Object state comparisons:
[Start of Attachment]
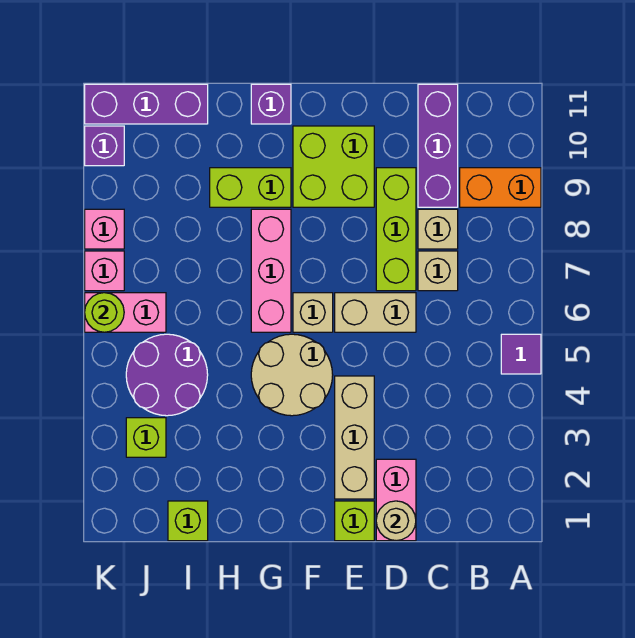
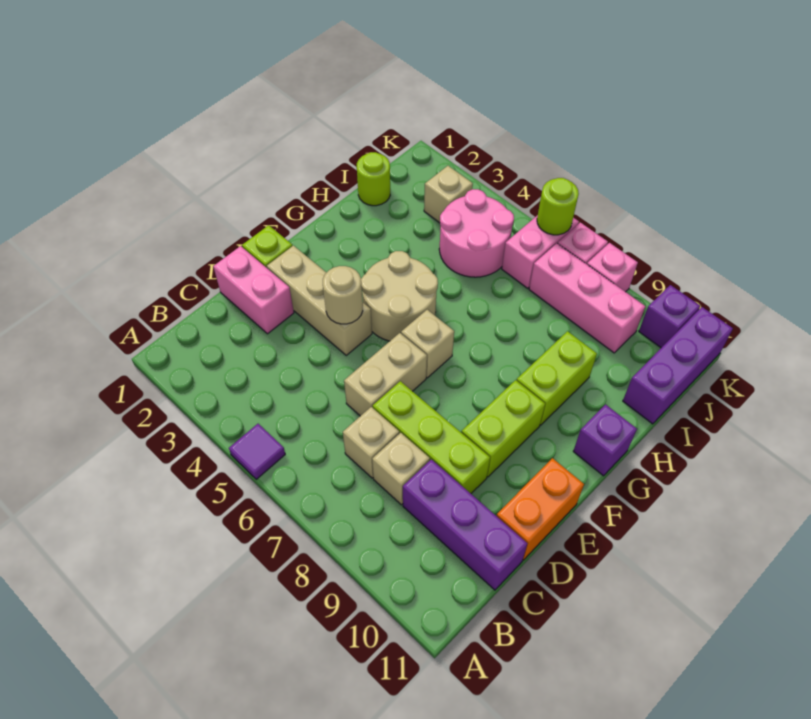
orange brick A9:B9 level 1 -> orange brick D11:E11 level 1
tan round brick D1 level 2 -> tan round brick E4 level 2
lime brick E9:F10 level 1 -> lime brick E9:F9 level 1
pink brick G6:G8 level 1 -> pink brick J7:J9 level 1
lime brick I1 level 1 -> lime round brick I1 level 1
purple round brick I4:J5 level 1 -> pink round brick I4:J5 level 1
lime brick J3 level 1 -> tan brick J3 level 1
[End of Attachment]
**WHAT THIS TASK INVOLVES**.
All lines of the entries above where "pink" turns up should be reported.

**EXPECTED ANSWER**.
pink brick G6:G8 level 1 -> pink brick J7:J9 level 1
purple round brick I4:J5 level 1 -> pink round brick I4:J5 level 1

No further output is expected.